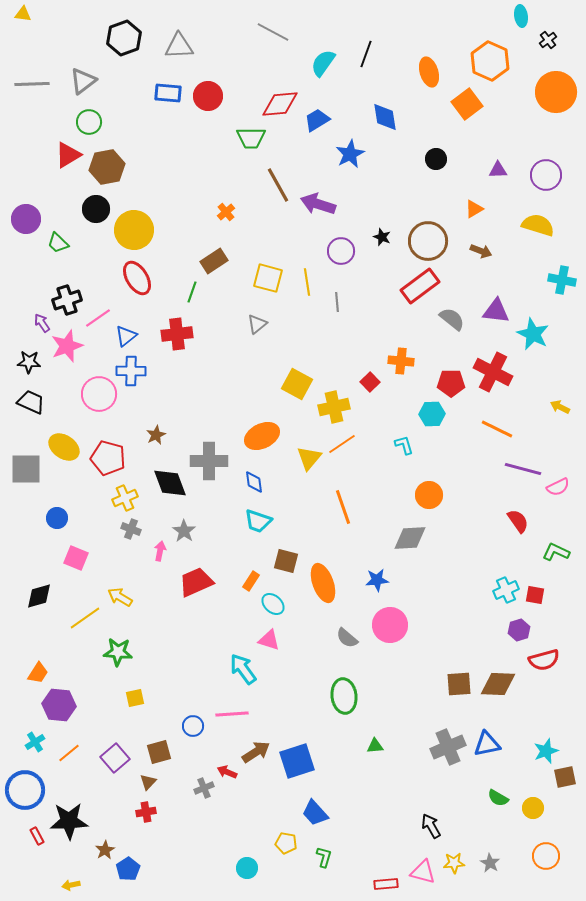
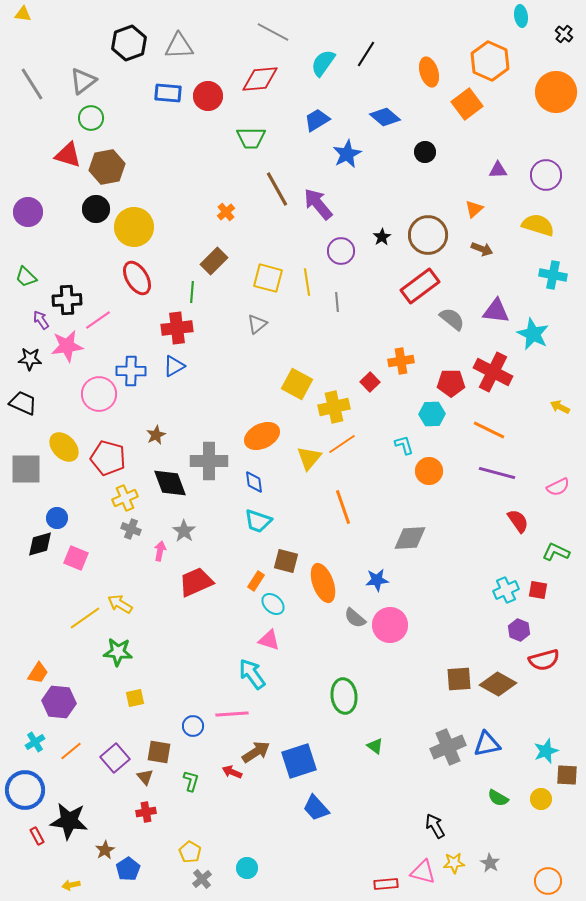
black hexagon at (124, 38): moved 5 px right, 5 px down
black cross at (548, 40): moved 16 px right, 6 px up; rotated 12 degrees counterclockwise
black line at (366, 54): rotated 12 degrees clockwise
gray line at (32, 84): rotated 60 degrees clockwise
red diamond at (280, 104): moved 20 px left, 25 px up
blue diamond at (385, 117): rotated 40 degrees counterclockwise
green circle at (89, 122): moved 2 px right, 4 px up
blue star at (350, 154): moved 3 px left
red triangle at (68, 155): rotated 48 degrees clockwise
black circle at (436, 159): moved 11 px left, 7 px up
brown line at (278, 185): moved 1 px left, 4 px down
purple arrow at (318, 204): rotated 32 degrees clockwise
orange triangle at (474, 209): rotated 12 degrees counterclockwise
purple circle at (26, 219): moved 2 px right, 7 px up
yellow circle at (134, 230): moved 3 px up
black star at (382, 237): rotated 18 degrees clockwise
brown circle at (428, 241): moved 6 px up
green trapezoid at (58, 243): moved 32 px left, 34 px down
brown arrow at (481, 251): moved 1 px right, 2 px up
brown rectangle at (214, 261): rotated 12 degrees counterclockwise
cyan cross at (562, 280): moved 9 px left, 5 px up
green line at (192, 292): rotated 15 degrees counterclockwise
black cross at (67, 300): rotated 16 degrees clockwise
pink line at (98, 318): moved 2 px down
purple arrow at (42, 323): moved 1 px left, 3 px up
red cross at (177, 334): moved 6 px up
blue triangle at (126, 336): moved 48 px right, 30 px down; rotated 10 degrees clockwise
pink star at (67, 346): rotated 12 degrees clockwise
orange cross at (401, 361): rotated 15 degrees counterclockwise
black star at (29, 362): moved 1 px right, 3 px up
black trapezoid at (31, 402): moved 8 px left, 1 px down
orange line at (497, 429): moved 8 px left, 1 px down
yellow ellipse at (64, 447): rotated 12 degrees clockwise
purple line at (523, 469): moved 26 px left, 4 px down
orange circle at (429, 495): moved 24 px up
orange rectangle at (251, 581): moved 5 px right
red square at (535, 595): moved 3 px right, 5 px up
black diamond at (39, 596): moved 1 px right, 52 px up
yellow arrow at (120, 597): moved 7 px down
purple hexagon at (519, 630): rotated 20 degrees counterclockwise
gray semicircle at (347, 638): moved 8 px right, 20 px up
cyan arrow at (243, 669): moved 9 px right, 5 px down
brown square at (459, 684): moved 5 px up
brown diamond at (498, 684): rotated 27 degrees clockwise
purple hexagon at (59, 705): moved 3 px up
green triangle at (375, 746): rotated 42 degrees clockwise
brown square at (159, 752): rotated 25 degrees clockwise
orange line at (69, 753): moved 2 px right, 2 px up
blue square at (297, 761): moved 2 px right
red arrow at (227, 772): moved 5 px right
brown square at (565, 777): moved 2 px right, 2 px up; rotated 15 degrees clockwise
brown triangle at (148, 782): moved 3 px left, 5 px up; rotated 24 degrees counterclockwise
gray cross at (204, 788): moved 2 px left, 91 px down; rotated 18 degrees counterclockwise
yellow circle at (533, 808): moved 8 px right, 9 px up
blue trapezoid at (315, 813): moved 1 px right, 5 px up
black star at (69, 821): rotated 9 degrees clockwise
black arrow at (431, 826): moved 4 px right
yellow pentagon at (286, 843): moved 96 px left, 9 px down; rotated 20 degrees clockwise
orange circle at (546, 856): moved 2 px right, 25 px down
green L-shape at (324, 857): moved 133 px left, 76 px up
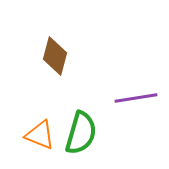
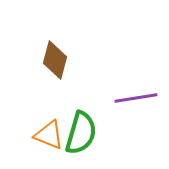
brown diamond: moved 4 px down
orange triangle: moved 9 px right
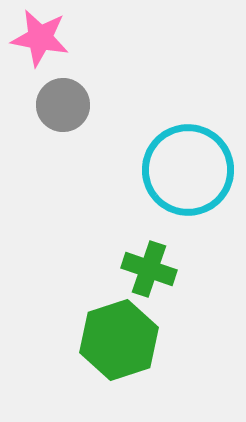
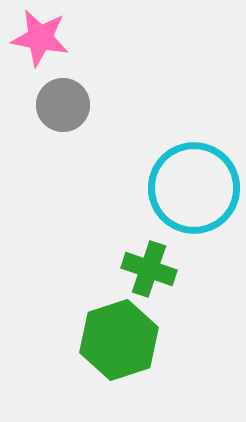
cyan circle: moved 6 px right, 18 px down
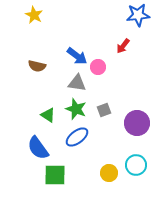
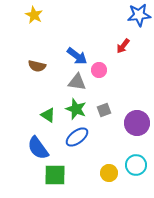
blue star: moved 1 px right
pink circle: moved 1 px right, 3 px down
gray triangle: moved 1 px up
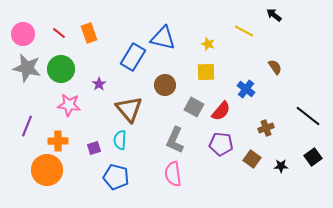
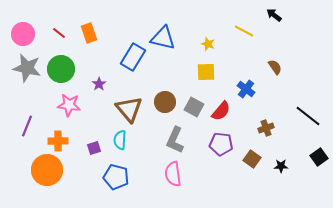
brown circle: moved 17 px down
black square: moved 6 px right
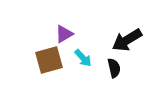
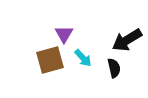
purple triangle: rotated 30 degrees counterclockwise
brown square: moved 1 px right
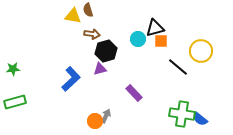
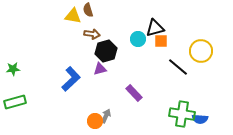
blue semicircle: rotated 35 degrees counterclockwise
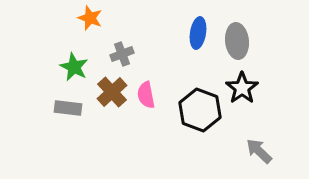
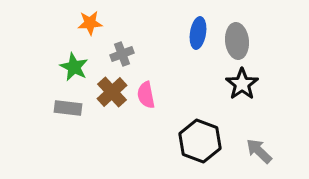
orange star: moved 5 px down; rotated 25 degrees counterclockwise
black star: moved 4 px up
black hexagon: moved 31 px down
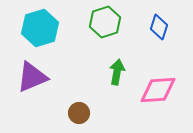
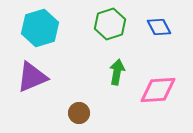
green hexagon: moved 5 px right, 2 px down
blue diamond: rotated 45 degrees counterclockwise
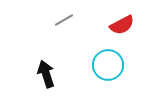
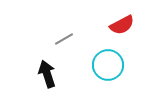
gray line: moved 19 px down
black arrow: moved 1 px right
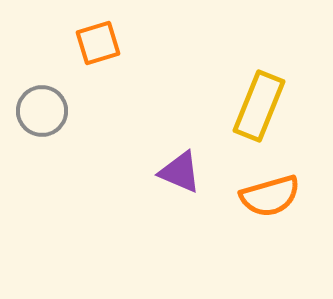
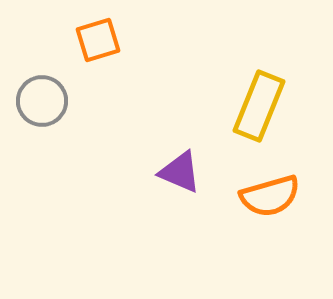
orange square: moved 3 px up
gray circle: moved 10 px up
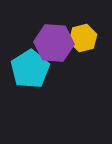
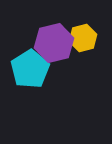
purple hexagon: rotated 18 degrees counterclockwise
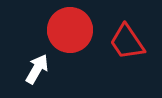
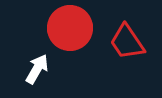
red circle: moved 2 px up
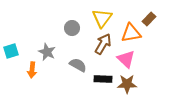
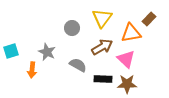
brown arrow: moved 1 px left, 3 px down; rotated 30 degrees clockwise
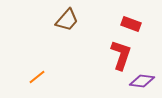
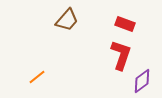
red rectangle: moved 6 px left
purple diamond: rotated 45 degrees counterclockwise
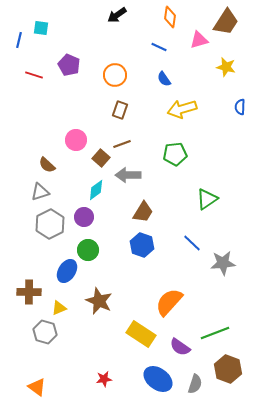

● ● ● ● ● ● ●

Can you recast the stretch of the entries above, from the line that contains "blue semicircle: rotated" through the line that contains "gray circle: moved 10 px up", as a Markdown table with the columns Row and Entry line? Skip blank lines, and leave the pictures out.

** Output below **
| Row | Entry line |
|---|---|
| 1 | blue semicircle: rotated 35 degrees counterclockwise |
| 2 | orange star: moved 5 px down; rotated 25 degrees counterclockwise |
| 3 | black star: moved 4 px up |
| 4 | black hexagon: moved 31 px down |
| 5 | green hexagon: moved 5 px right, 2 px down |
| 6 | blue diamond: rotated 45 degrees counterclockwise |
| 7 | gray line: moved 19 px down |
| 8 | black arrow: moved 1 px right |
| 9 | orange square: moved 3 px up |
| 10 | gray circle: moved 10 px up |